**Information provided:**
☆ ☆ ☆ ☆ ☆

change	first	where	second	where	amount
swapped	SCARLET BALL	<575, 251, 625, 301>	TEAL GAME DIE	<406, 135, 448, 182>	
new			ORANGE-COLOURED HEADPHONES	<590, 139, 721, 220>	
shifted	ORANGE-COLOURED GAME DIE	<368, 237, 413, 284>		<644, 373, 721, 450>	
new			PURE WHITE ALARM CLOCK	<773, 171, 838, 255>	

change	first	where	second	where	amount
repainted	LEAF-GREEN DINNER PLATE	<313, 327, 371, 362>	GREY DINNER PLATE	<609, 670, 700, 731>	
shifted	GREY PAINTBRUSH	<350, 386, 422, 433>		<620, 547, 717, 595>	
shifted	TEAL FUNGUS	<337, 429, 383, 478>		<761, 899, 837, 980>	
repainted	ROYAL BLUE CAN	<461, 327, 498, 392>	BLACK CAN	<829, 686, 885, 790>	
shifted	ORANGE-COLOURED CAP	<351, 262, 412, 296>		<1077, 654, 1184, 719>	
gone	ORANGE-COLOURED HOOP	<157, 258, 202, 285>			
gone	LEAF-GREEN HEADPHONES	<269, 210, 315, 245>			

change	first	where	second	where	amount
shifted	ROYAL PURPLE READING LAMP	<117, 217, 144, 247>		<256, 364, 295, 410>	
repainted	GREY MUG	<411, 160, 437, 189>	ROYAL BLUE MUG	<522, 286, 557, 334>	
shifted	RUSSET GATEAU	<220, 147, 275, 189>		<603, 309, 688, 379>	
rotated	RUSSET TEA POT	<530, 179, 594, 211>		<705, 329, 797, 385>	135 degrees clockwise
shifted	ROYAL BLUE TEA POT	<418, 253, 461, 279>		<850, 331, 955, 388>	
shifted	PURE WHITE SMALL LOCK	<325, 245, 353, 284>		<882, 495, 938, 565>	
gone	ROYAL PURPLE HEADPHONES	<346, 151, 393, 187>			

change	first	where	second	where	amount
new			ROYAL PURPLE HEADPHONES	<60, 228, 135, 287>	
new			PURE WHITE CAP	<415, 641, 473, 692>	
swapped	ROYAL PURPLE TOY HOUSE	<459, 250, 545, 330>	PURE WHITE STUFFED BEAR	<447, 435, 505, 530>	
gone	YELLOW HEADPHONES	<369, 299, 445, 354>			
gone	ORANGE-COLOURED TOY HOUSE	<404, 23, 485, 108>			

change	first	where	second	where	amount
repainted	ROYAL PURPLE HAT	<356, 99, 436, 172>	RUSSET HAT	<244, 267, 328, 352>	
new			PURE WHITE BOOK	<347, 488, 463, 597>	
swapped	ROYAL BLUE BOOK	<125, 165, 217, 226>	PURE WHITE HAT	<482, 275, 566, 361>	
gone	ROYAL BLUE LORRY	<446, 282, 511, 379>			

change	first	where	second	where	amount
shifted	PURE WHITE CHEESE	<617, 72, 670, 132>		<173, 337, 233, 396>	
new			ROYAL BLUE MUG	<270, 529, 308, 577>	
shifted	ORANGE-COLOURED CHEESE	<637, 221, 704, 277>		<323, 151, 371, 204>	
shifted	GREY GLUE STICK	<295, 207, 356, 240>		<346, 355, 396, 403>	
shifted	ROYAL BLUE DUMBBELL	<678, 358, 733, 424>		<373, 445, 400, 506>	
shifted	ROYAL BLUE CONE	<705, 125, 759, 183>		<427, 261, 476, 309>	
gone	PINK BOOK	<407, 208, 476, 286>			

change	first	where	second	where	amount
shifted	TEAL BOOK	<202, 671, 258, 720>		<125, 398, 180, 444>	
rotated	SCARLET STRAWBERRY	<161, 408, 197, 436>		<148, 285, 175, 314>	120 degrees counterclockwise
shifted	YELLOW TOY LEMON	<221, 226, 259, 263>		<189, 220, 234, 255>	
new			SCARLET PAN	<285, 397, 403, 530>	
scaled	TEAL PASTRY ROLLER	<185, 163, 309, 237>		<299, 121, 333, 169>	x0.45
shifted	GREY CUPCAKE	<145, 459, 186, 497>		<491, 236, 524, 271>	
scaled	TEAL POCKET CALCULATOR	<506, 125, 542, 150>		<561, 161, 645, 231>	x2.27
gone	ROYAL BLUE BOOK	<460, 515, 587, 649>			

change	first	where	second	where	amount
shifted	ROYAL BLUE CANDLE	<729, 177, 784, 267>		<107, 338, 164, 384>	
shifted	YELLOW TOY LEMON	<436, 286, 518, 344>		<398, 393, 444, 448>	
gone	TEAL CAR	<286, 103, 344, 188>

☆ ☆ ☆ ☆ ☆

**Exercise details:** Give the listing again. Leave every word as it stands.

**Answer box:**
change	first	where	second	where	amount
swapped	SCARLET BALL	<575, 251, 625, 301>	TEAL GAME DIE	<406, 135, 448, 182>	
new			ORANGE-COLOURED HEADPHONES	<590, 139, 721, 220>	
shifted	ORANGE-COLOURED GAME DIE	<368, 237, 413, 284>		<644, 373, 721, 450>	
new			PURE WHITE ALARM CLOCK	<773, 171, 838, 255>	

change	first	where	second	where	amount
repainted	LEAF-GREEN DINNER PLATE	<313, 327, 371, 362>	GREY DINNER PLATE	<609, 670, 700, 731>	
shifted	GREY PAINTBRUSH	<350, 386, 422, 433>		<620, 547, 717, 595>	
shifted	TEAL FUNGUS	<337, 429, 383, 478>		<761, 899, 837, 980>	
repainted	ROYAL BLUE CAN	<461, 327, 498, 392>	BLACK CAN	<829, 686, 885, 790>	
shifted	ORANGE-COLOURED CAP	<351, 262, 412, 296>		<1077, 654, 1184, 719>	
gone	ORANGE-COLOURED HOOP	<157, 258, 202, 285>			
gone	LEAF-GREEN HEADPHONES	<269, 210, 315, 245>			

change	first	where	second	where	amount
shifted	ROYAL PURPLE READING LAMP	<117, 217, 144, 247>		<256, 364, 295, 410>	
repainted	GREY MUG	<411, 160, 437, 189>	ROYAL BLUE MUG	<522, 286, 557, 334>	
shifted	RUSSET GATEAU	<220, 147, 275, 189>		<603, 309, 688, 379>	
rotated	RUSSET TEA POT	<530, 179, 594, 211>		<705, 329, 797, 385>	135 degrees clockwise
shifted	ROYAL BLUE TEA POT	<418, 253, 461, 279>		<850, 331, 955, 388>	
shifted	PURE WHITE SMALL LOCK	<325, 245, 353, 284>		<882, 495, 938, 565>	
gone	ROYAL PURPLE HEADPHONES	<346, 151, 393, 187>			

change	first	where	second	where	amount
new			ROYAL PURPLE HEADPHONES	<60, 228, 135, 287>	
new			PURE WHITE CAP	<415, 641, 473, 692>	
swapped	ROYAL PURPLE TOY HOUSE	<459, 250, 545, 330>	PURE WHITE STUFFED BEAR	<447, 435, 505, 530>	
gone	YELLOW HEADPHONES	<369, 299, 445, 354>			
gone	ORANGE-COLOURED TOY HOUSE	<404, 23, 485, 108>			

change	first	where	second	where	amount
repainted	ROYAL PURPLE HAT	<356, 99, 436, 172>	RUSSET HAT	<244, 267, 328, 352>	
new			PURE WHITE BOOK	<347, 488, 463, 597>	
swapped	ROYAL BLUE BOOK	<125, 165, 217, 226>	PURE WHITE HAT	<482, 275, 566, 361>	
gone	ROYAL BLUE LORRY	<446, 282, 511, 379>			

change	first	where	second	where	amount
shifted	PURE WHITE CHEESE	<617, 72, 670, 132>		<173, 337, 233, 396>	
new			ROYAL BLUE MUG	<270, 529, 308, 577>	
shifted	ORANGE-COLOURED CHEESE	<637, 221, 704, 277>		<323, 151, 371, 204>	
shifted	GREY GLUE STICK	<295, 207, 356, 240>		<346, 355, 396, 403>	
shifted	ROYAL BLUE DUMBBELL	<678, 358, 733, 424>		<373, 445, 400, 506>	
shifted	ROYAL BLUE CONE	<705, 125, 759, 183>		<427, 261, 476, 309>	
gone	PINK BOOK	<407, 208, 476, 286>			

change	first	where	second	where	amount
shifted	TEAL BOOK	<202, 671, 258, 720>		<125, 398, 180, 444>	
rotated	SCARLET STRAWBERRY	<161, 408, 197, 436>		<148, 285, 175, 314>	120 degrees counterclockwise
shifted	YELLOW TOY LEMON	<221, 226, 259, 263>		<189, 220, 234, 255>	
new			SCARLET PAN	<285, 397, 403, 530>	
scaled	TEAL PASTRY ROLLER	<185, 163, 309, 237>		<299, 121, 333, 169>	x0.45
shifted	GREY CUPCAKE	<145, 459, 186, 497>		<491, 236, 524, 271>	
scaled	TEAL POCKET CALCULATOR	<506, 125, 542, 150>		<561, 161, 645, 231>	x2.27
gone	ROYAL BLUE BOOK	<460, 515, 587, 649>			

change	first	where	second	where	amount
shifted	ROYAL BLUE CANDLE	<729, 177, 784, 267>		<107, 338, 164, 384>	
shifted	YELLOW TOY LEMON	<436, 286, 518, 344>		<398, 393, 444, 448>	
gone	TEAL CAR	<286, 103, 344, 188>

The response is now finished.